Content starts

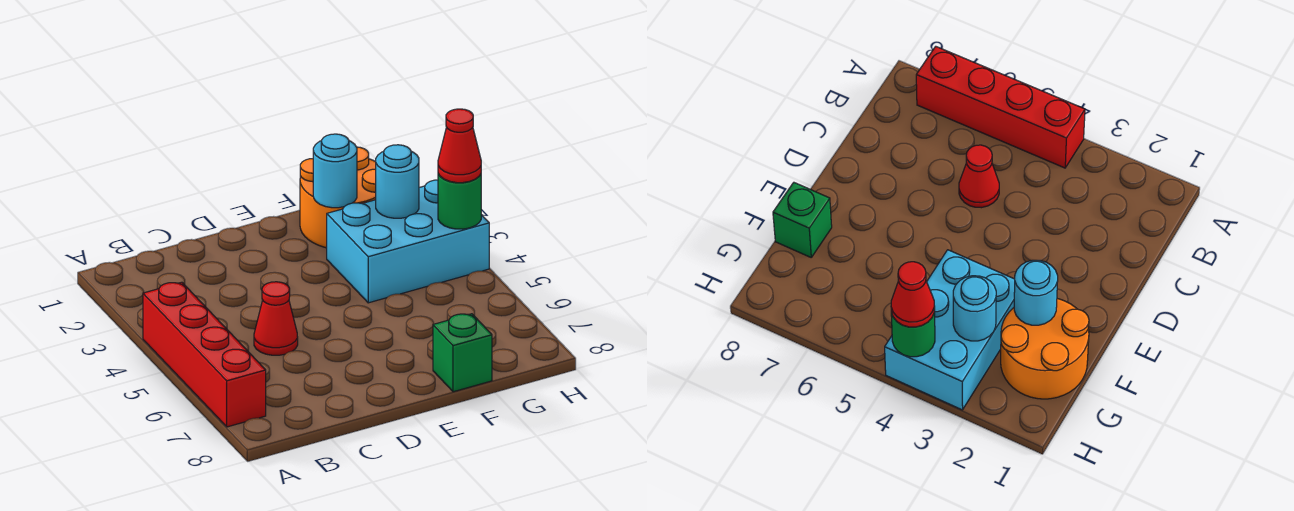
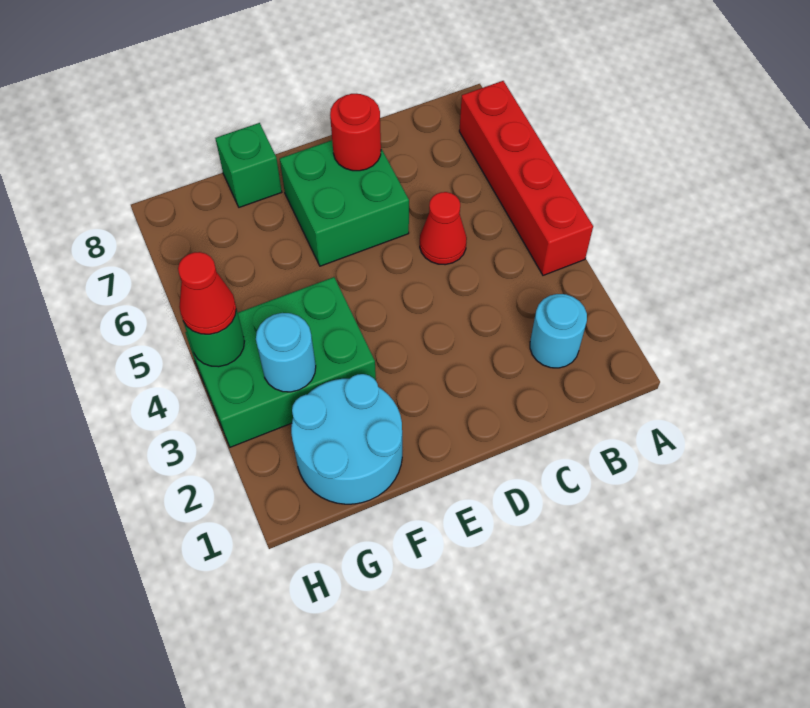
none -> green brick D6:E7 level 1
none -> red round brick D7 level 2
orange round brick F1:G2 level 1 -> cyan round brick F1:G2 level 1
cyan round brick F2 level 2 -> cyan round brick B2 level 1
cyan brick F3:H4 level 1 -> green brick F3:H4 level 1

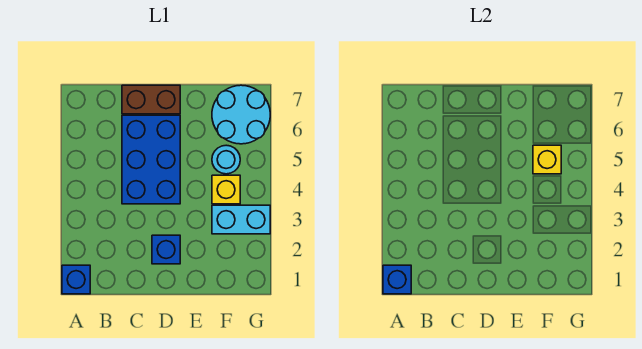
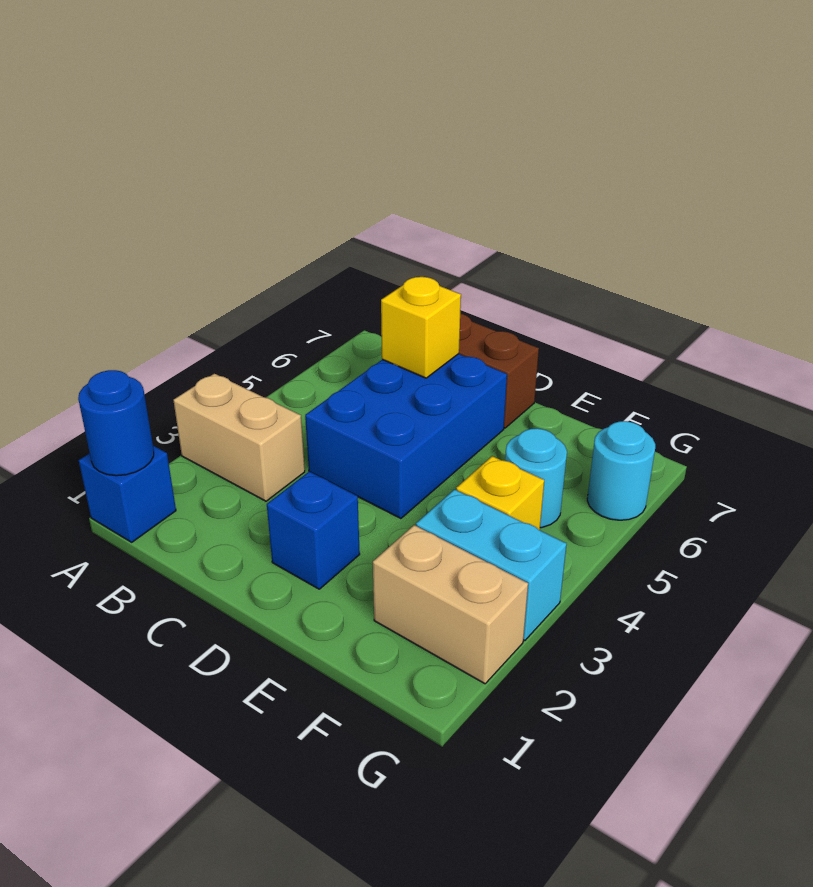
blue brick A1 level 2 -> blue round brick A1 level 2
none -> tan brick A3:B3 level 1
none -> tan brick F2:G2 level 1
yellow brick F5 level 2 -> yellow brick C6 level 2
cyan round brick F6:G7 level 1 -> cyan round brick G6 level 1

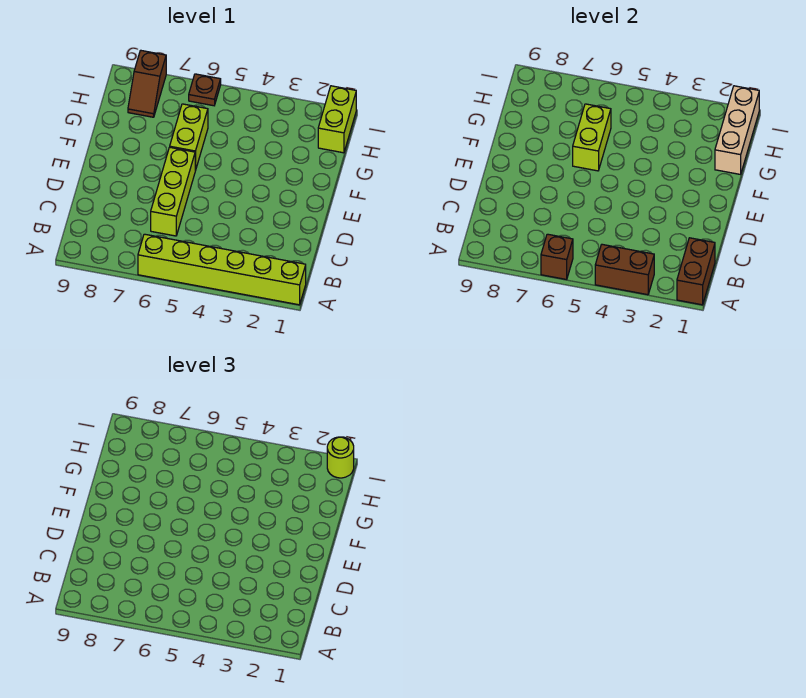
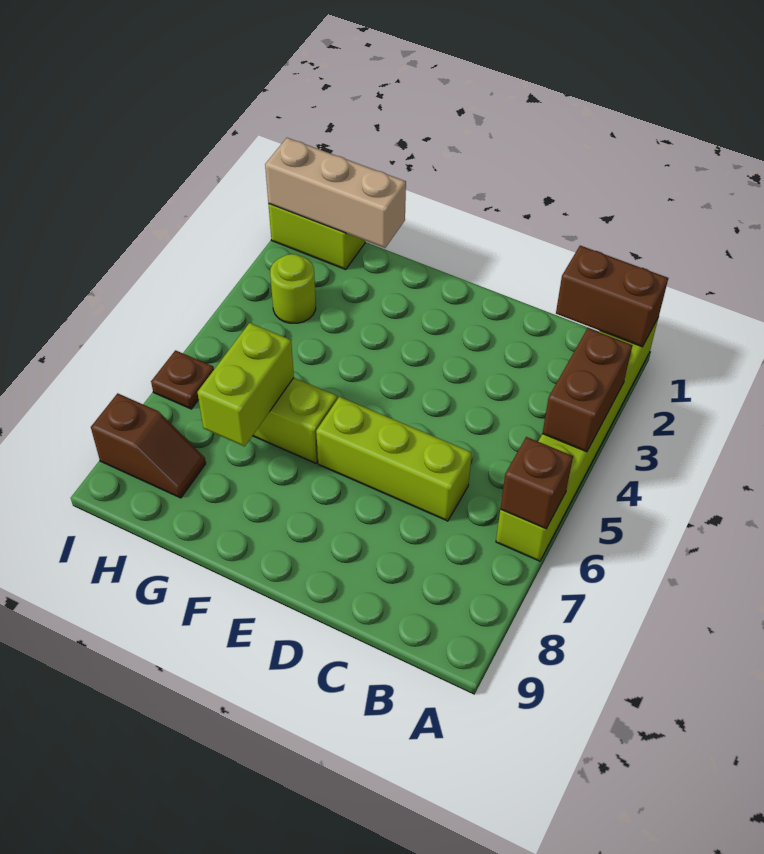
lime brick F6:G6 level 2 -> lime brick G6:G7 level 2
lime round brick I1 level 3 -> lime round brick H3 level 1

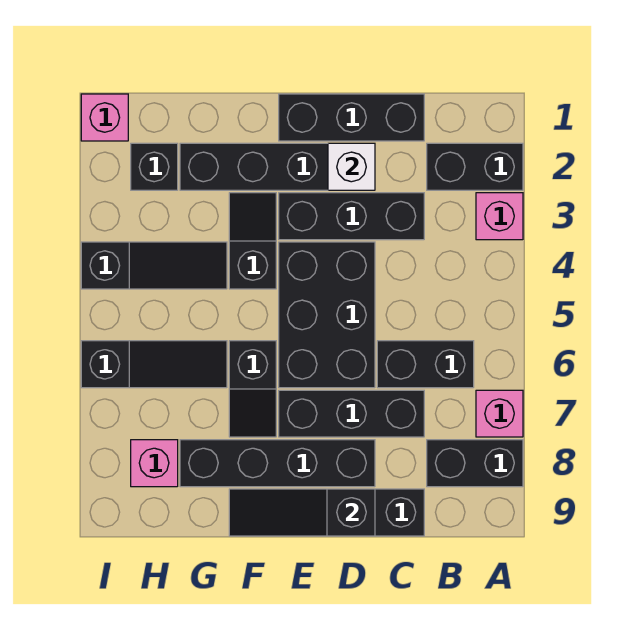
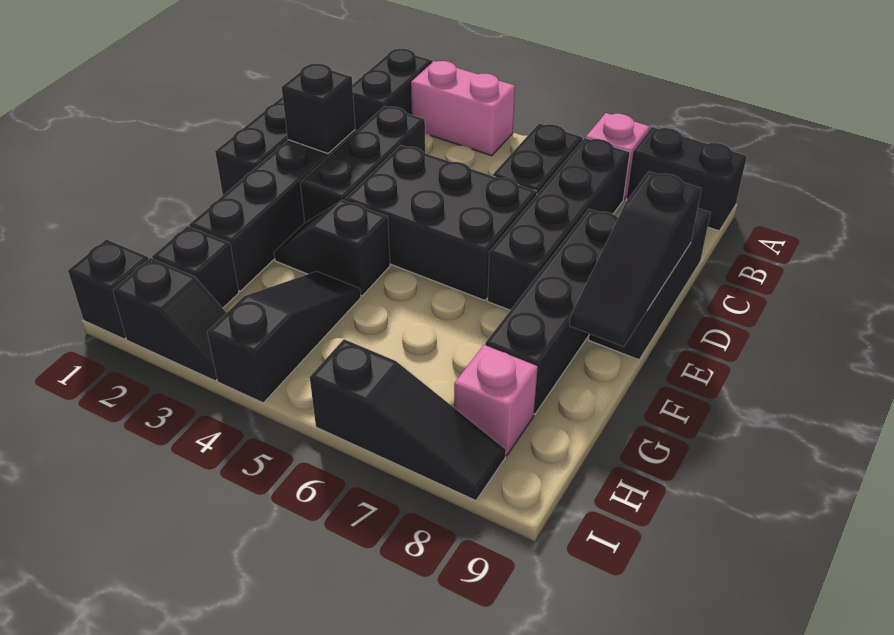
pink brick A3 level 1 -> pink brick A3:A4 level 1
black brick A8:B8 level 1 -> black brick A8:A9 level 1
black brick C7:E7 level 1 -> black brick B7:E7 level 1
white brick D2 level 2 -> black brick D2 level 2
black slope F6:F7 level 1 top 6 -> black slope I2:I3 level 1 top 2
black slope G6:I6 level 1 top I -> black slope I6:I8 level 1 top 6
pink brick I1 level 1 -> black brick I1 level 1

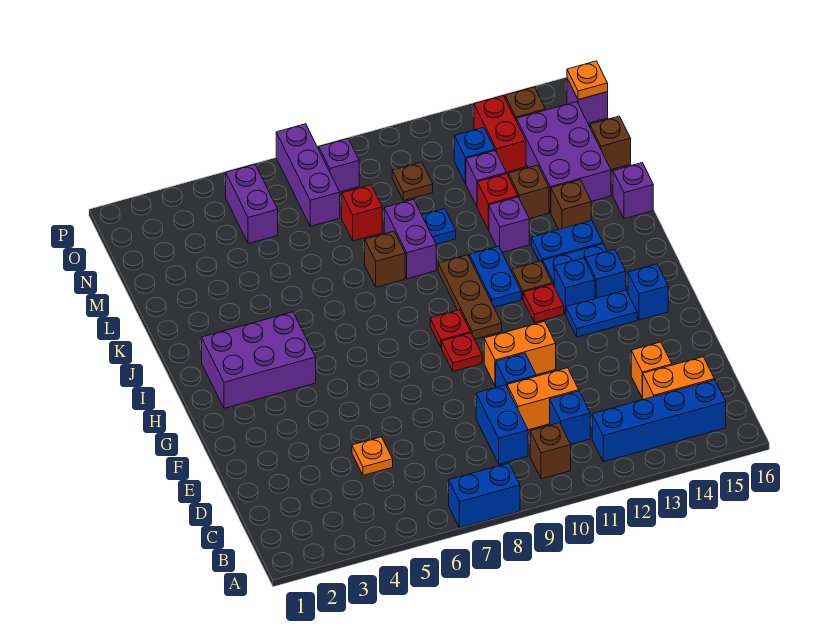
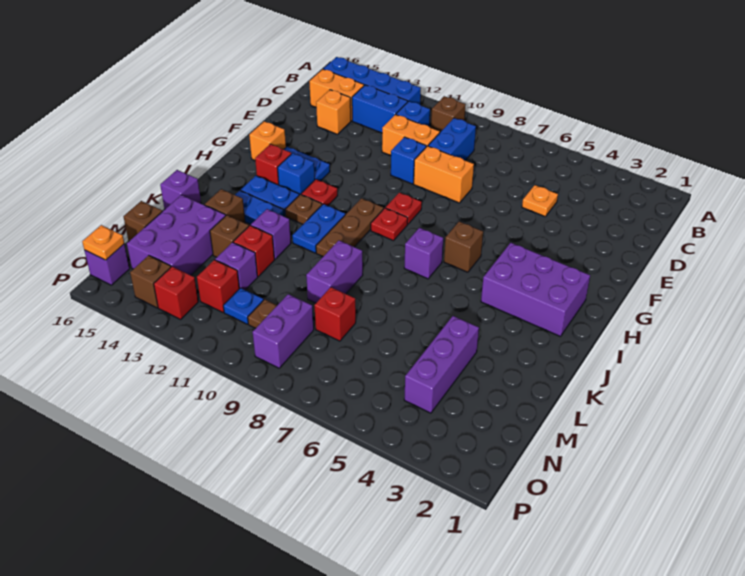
blue brick A7:A8 level 1 -> blue brick C12:C13 level 1
orange brick F10:F11 level 1 -> orange brick E8:E9 level 1
blue brick G15 level 1 -> orange brick G15 level 1
blue brick H14 level 1 -> red brick H14 level 1
brown brick K8 level 1 -> brown brick H6 level 1
blue plate L10 level 1 -> blue plate N11 level 1
purple brick N5:O5 level 1 -> purple brick N9:O9 level 1
purple brick N7:P7 level 1 -> purple brick L4:N4 level 1
blue brick N12 level 1 -> red brick N12 level 1
red brick N13:O13 level 1 -> red brick O13 level 1
purple brick O8 level 1 -> purple brick I7 level 1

Content ends

The answer is each line in which the word "slope" occurs, copied from the material above.

**Final answer**
black slope F6:F7 level 1 top 6 -> black slope I2:I3 level 1 top 2
black slope G6:I6 level 1 top I -> black slope I6:I8 level 1 top 6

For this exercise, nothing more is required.